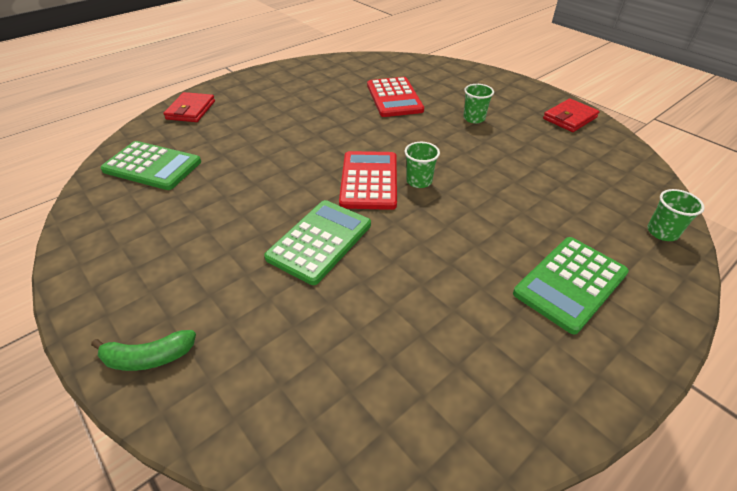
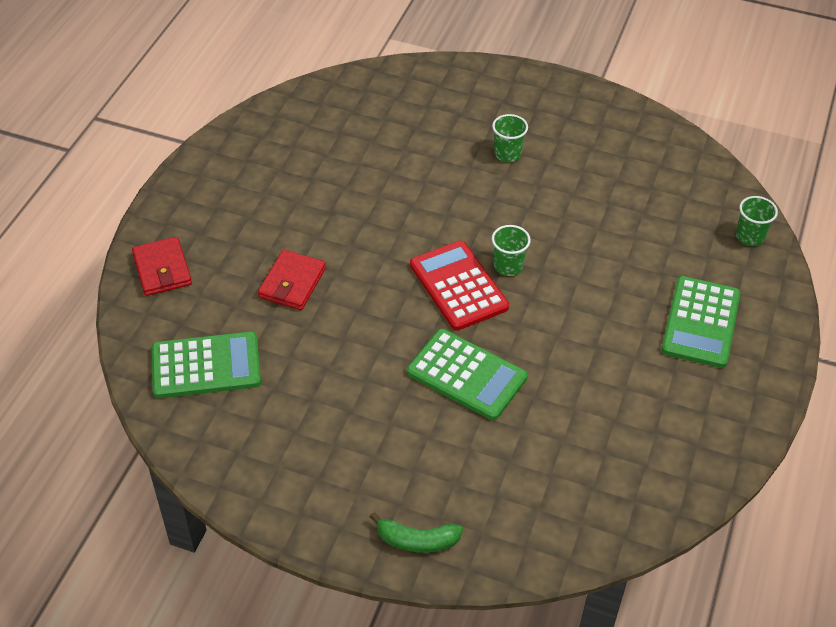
camera: 30 degrees left, 5 degrees up
(148, 357) = (417, 540): green banana -> green banana turned 45 degrees clockwise
(320, 241) = (466, 375): green calculator -> green calculator turned 120 degrees clockwise
(394, 98) = (396, 154): red calculator -> none
(569, 118) = (606, 115): red wallet -> red wallet (292, 283)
● ● ● ● ● ● ●
• What needs to be done: Transcribe only the trailing portion of the entries above: the line that contains "(148, 357) = (417, 540): green" and each line after it.

• Answer box:
(148, 357) = (417, 540): green banana -> green banana turned 45 degrees clockwise
(320, 241) = (466, 375): green calculator -> green calculator turned 120 degrees clockwise
(394, 98) = (396, 154): red calculator -> none
(569, 118) = (606, 115): red wallet -> red wallet (292, 283)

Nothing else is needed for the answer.